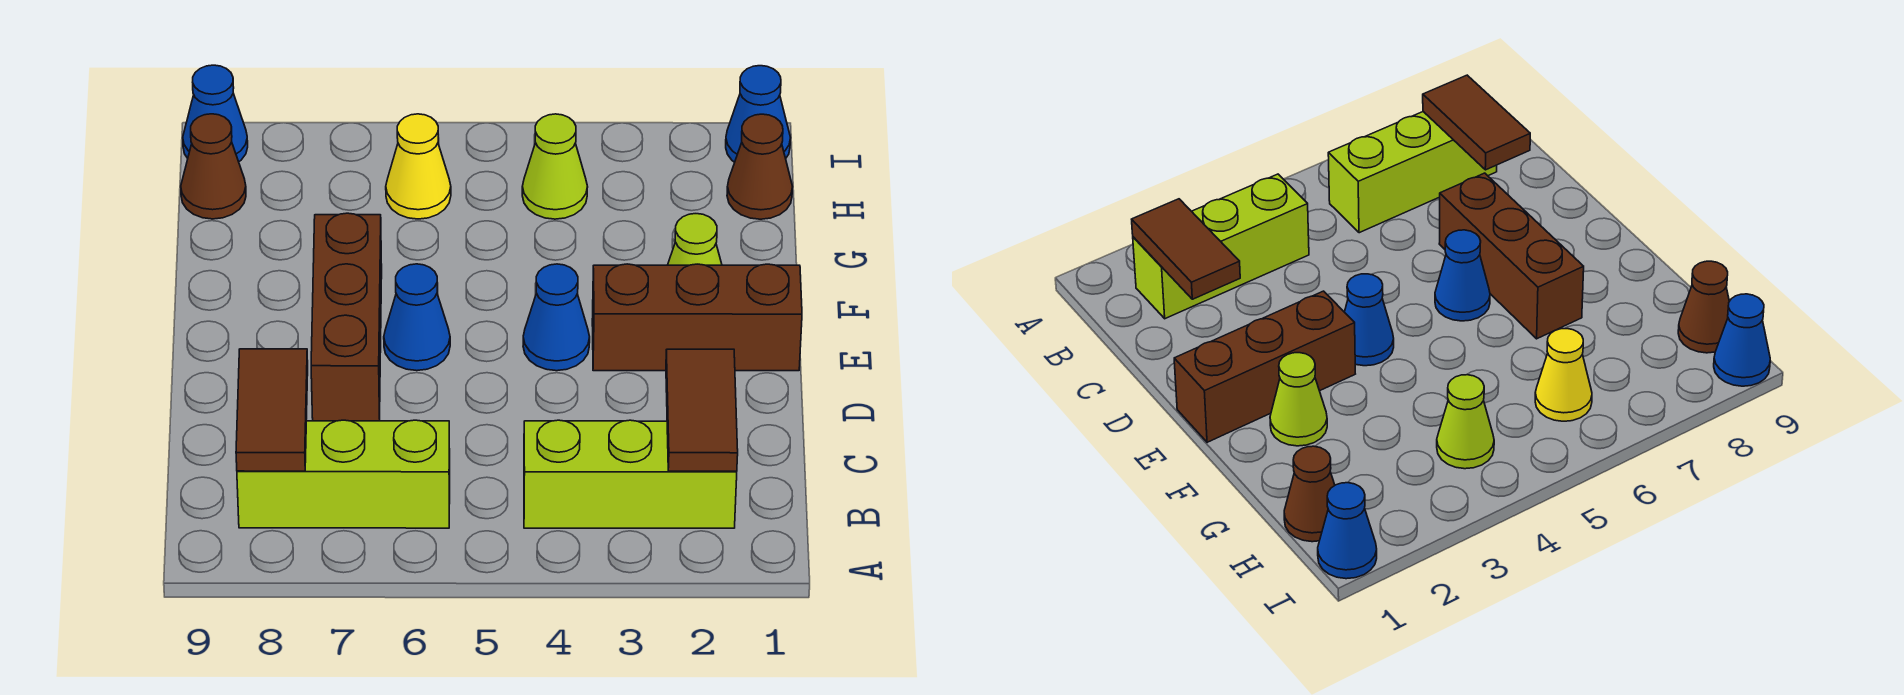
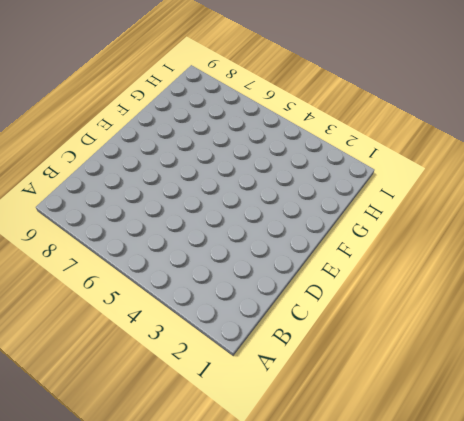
none -> lime brick B2:B4 level 1
none -> lime brick B6:B8 level 1
none -> brown brick D7:F7 level 1

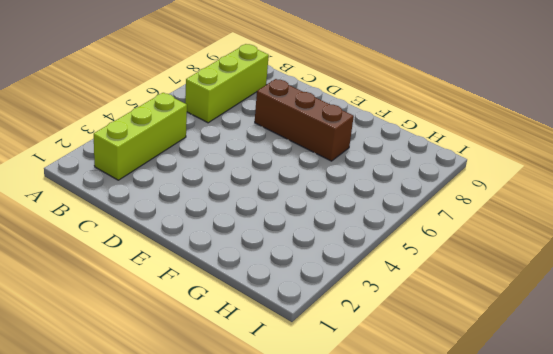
none -> brown brick E1:E3 level 1
none -> blue cone E4 level 1
none -> blue cone E6 level 1

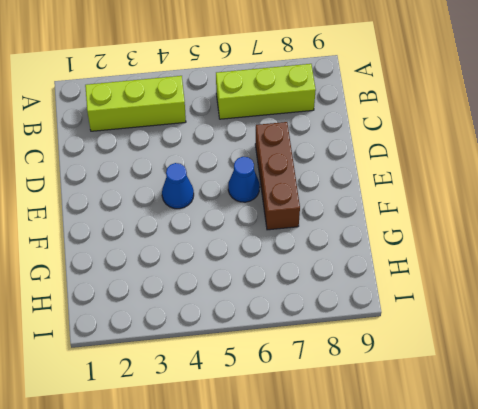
none -> brown brick E1:E3 level 1
none -> lime cone F2 level 1
none -> brown cone H1 level 1

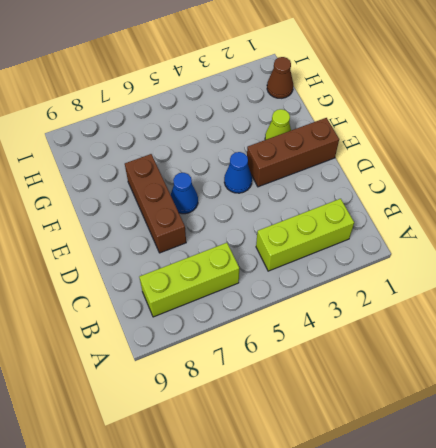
none -> lime cone H4 level 1
none -> yellow cone H6 level 1
none -> brown cone H9 level 1

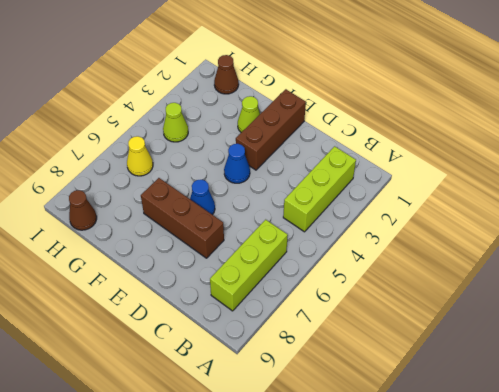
none -> blue cone I1 level 1
none -> blue cone I9 level 1
none -> brown tile B2:C2 level 2

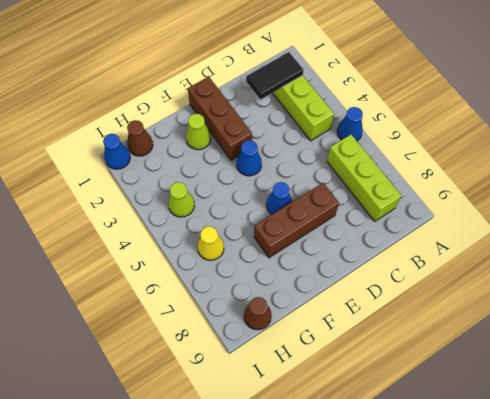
blue cone A5 level 1 -> blue cone I9 level 1
black tile B2:C2 level 2 -> brown tile B2:C2 level 2
none -> brown tile B8:C8 level 2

----------

Action item —
Produce exactly the lines from the one containing "black tile B2:C2" through the final line of the records above, both included, and no others.

Solution for this problem —
black tile B2:C2 level 2 -> brown tile B2:C2 level 2
none -> brown tile B8:C8 level 2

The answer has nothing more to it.